====== SUPPLIED RECORDS

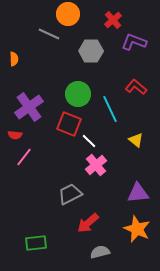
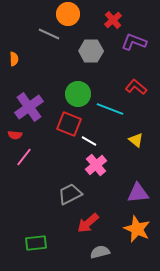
cyan line: rotated 44 degrees counterclockwise
white line: rotated 14 degrees counterclockwise
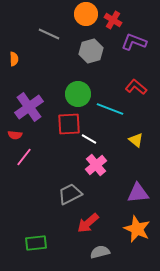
orange circle: moved 18 px right
red cross: rotated 18 degrees counterclockwise
gray hexagon: rotated 15 degrees counterclockwise
red square: rotated 25 degrees counterclockwise
white line: moved 2 px up
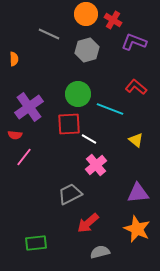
gray hexagon: moved 4 px left, 1 px up
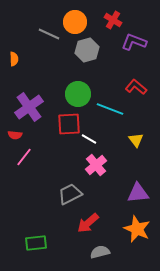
orange circle: moved 11 px left, 8 px down
yellow triangle: rotated 14 degrees clockwise
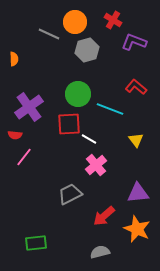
red arrow: moved 16 px right, 7 px up
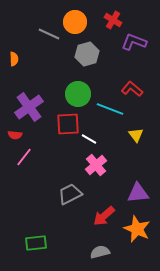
gray hexagon: moved 4 px down
red L-shape: moved 4 px left, 2 px down
red square: moved 1 px left
yellow triangle: moved 5 px up
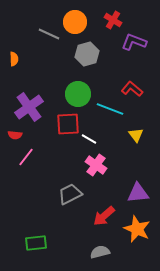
pink line: moved 2 px right
pink cross: rotated 15 degrees counterclockwise
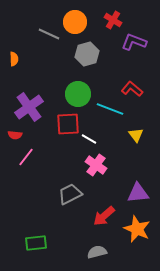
gray semicircle: moved 3 px left
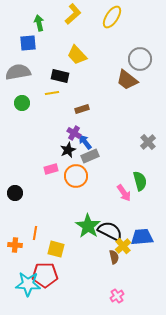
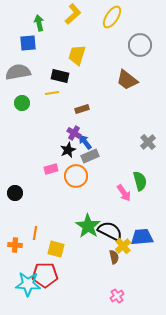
yellow trapezoid: rotated 60 degrees clockwise
gray circle: moved 14 px up
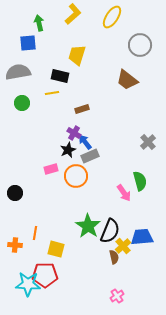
black semicircle: rotated 85 degrees clockwise
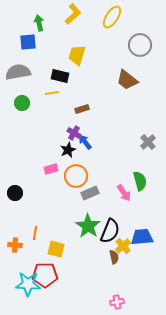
blue square: moved 1 px up
gray rectangle: moved 37 px down
pink cross: moved 6 px down; rotated 24 degrees clockwise
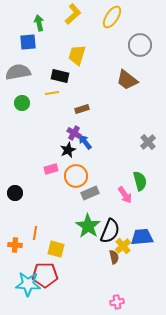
pink arrow: moved 1 px right, 2 px down
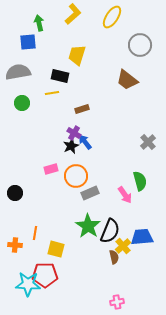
black star: moved 3 px right, 4 px up
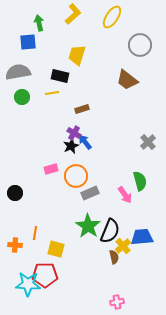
green circle: moved 6 px up
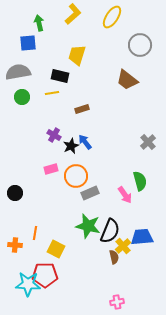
blue square: moved 1 px down
purple cross: moved 20 px left, 2 px down
green star: rotated 20 degrees counterclockwise
yellow square: rotated 12 degrees clockwise
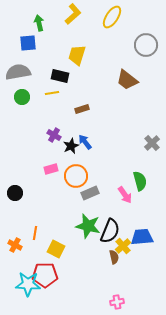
gray circle: moved 6 px right
gray cross: moved 4 px right, 1 px down
orange cross: rotated 24 degrees clockwise
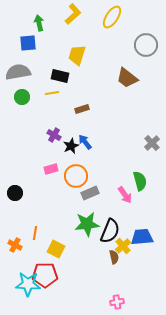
brown trapezoid: moved 2 px up
green star: moved 1 px left, 2 px up; rotated 20 degrees counterclockwise
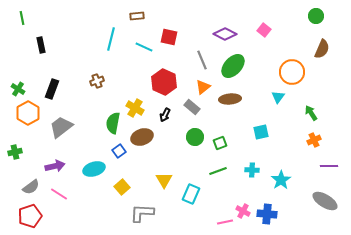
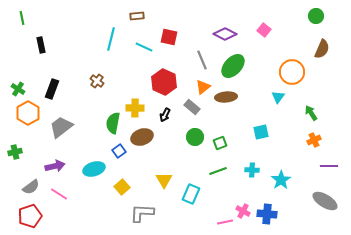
brown cross at (97, 81): rotated 32 degrees counterclockwise
brown ellipse at (230, 99): moved 4 px left, 2 px up
yellow cross at (135, 108): rotated 30 degrees counterclockwise
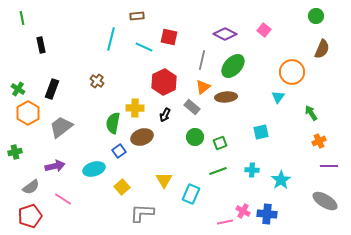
gray line at (202, 60): rotated 36 degrees clockwise
red hexagon at (164, 82): rotated 10 degrees clockwise
orange cross at (314, 140): moved 5 px right, 1 px down
pink line at (59, 194): moved 4 px right, 5 px down
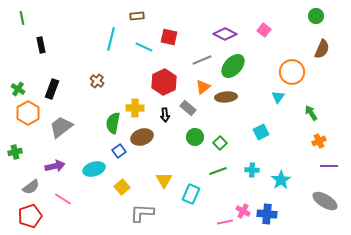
gray line at (202, 60): rotated 54 degrees clockwise
gray rectangle at (192, 107): moved 4 px left, 1 px down
black arrow at (165, 115): rotated 32 degrees counterclockwise
cyan square at (261, 132): rotated 14 degrees counterclockwise
green square at (220, 143): rotated 24 degrees counterclockwise
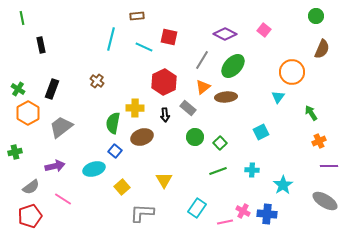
gray line at (202, 60): rotated 36 degrees counterclockwise
blue square at (119, 151): moved 4 px left; rotated 16 degrees counterclockwise
cyan star at (281, 180): moved 2 px right, 5 px down
cyan rectangle at (191, 194): moved 6 px right, 14 px down; rotated 12 degrees clockwise
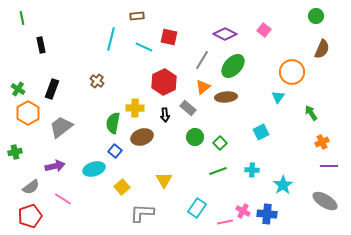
orange cross at (319, 141): moved 3 px right, 1 px down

============

▶ **EXERCISE OBJECTIVE**
Can you write out the listing above again with each "counterclockwise" swapped for "anticlockwise", leaving everything else unchanged and dropping the picture lines?

▶ **EXERCISE OUTPUT**
cyan line: rotated 44 degrees anticlockwise
white line: rotated 14 degrees anticlockwise
orange circle: moved 18 px right
red cross: rotated 18 degrees anticlockwise
gray hexagon: rotated 15 degrees anticlockwise
red square: rotated 25 degrees anticlockwise
white line: moved 2 px up
gray hexagon: moved 4 px left, 1 px up
orange circle: moved 11 px left, 8 px down
yellow triangle: rotated 14 degrees clockwise
red arrow: moved 16 px right, 7 px up
gray hexagon: moved 4 px down
red L-shape: moved 4 px left, 2 px down
red square: moved 1 px left
yellow triangle: moved 5 px up
pink line: moved 2 px right
pink cross: rotated 15 degrees anticlockwise
gray semicircle: moved 3 px left
yellow trapezoid: rotated 60 degrees clockwise
gray circle: moved 14 px up
black semicircle: rotated 85 degrees clockwise
blue square: moved 1 px up
gray rectangle: moved 37 px down
pink cross: moved 6 px down; rotated 24 degrees clockwise
pink arrow: moved 1 px right, 2 px down
black star: moved 3 px right, 4 px up
green circle: moved 6 px up
blue square: moved 1 px down
purple cross: moved 20 px left, 2 px down
green star: rotated 20 degrees anticlockwise
yellow square: rotated 12 degrees clockwise
gray circle: moved 6 px right
gray cross: moved 4 px right, 1 px down
orange cross: rotated 24 degrees clockwise
brown trapezoid: moved 2 px up
green star: moved 1 px left, 2 px up; rotated 20 degrees anticlockwise
brown cross at (97, 81): rotated 32 degrees anticlockwise
brown ellipse at (230, 99): moved 4 px left, 2 px up
yellow cross at (135, 108): rotated 30 degrees anticlockwise
gray line at (202, 60): rotated 36 degrees clockwise
red hexagon at (164, 82): rotated 10 degrees clockwise
orange cross at (314, 140): moved 5 px right, 1 px down
pink line at (59, 194): moved 4 px right, 5 px down
gray line at (202, 60): rotated 54 degrees clockwise
gray rectangle at (192, 107): moved 4 px left, 1 px down
black arrow at (165, 115): rotated 32 degrees anticlockwise
cyan square at (261, 132): rotated 14 degrees anticlockwise
green square at (220, 143): rotated 24 degrees anticlockwise
gray line at (202, 60): rotated 36 degrees anticlockwise
blue square at (119, 151): moved 4 px left; rotated 16 degrees anticlockwise
cyan star at (281, 180): moved 2 px right, 5 px down
cyan rectangle at (191, 194): moved 6 px right, 14 px down; rotated 12 degrees clockwise
orange cross at (319, 141): moved 3 px right, 1 px down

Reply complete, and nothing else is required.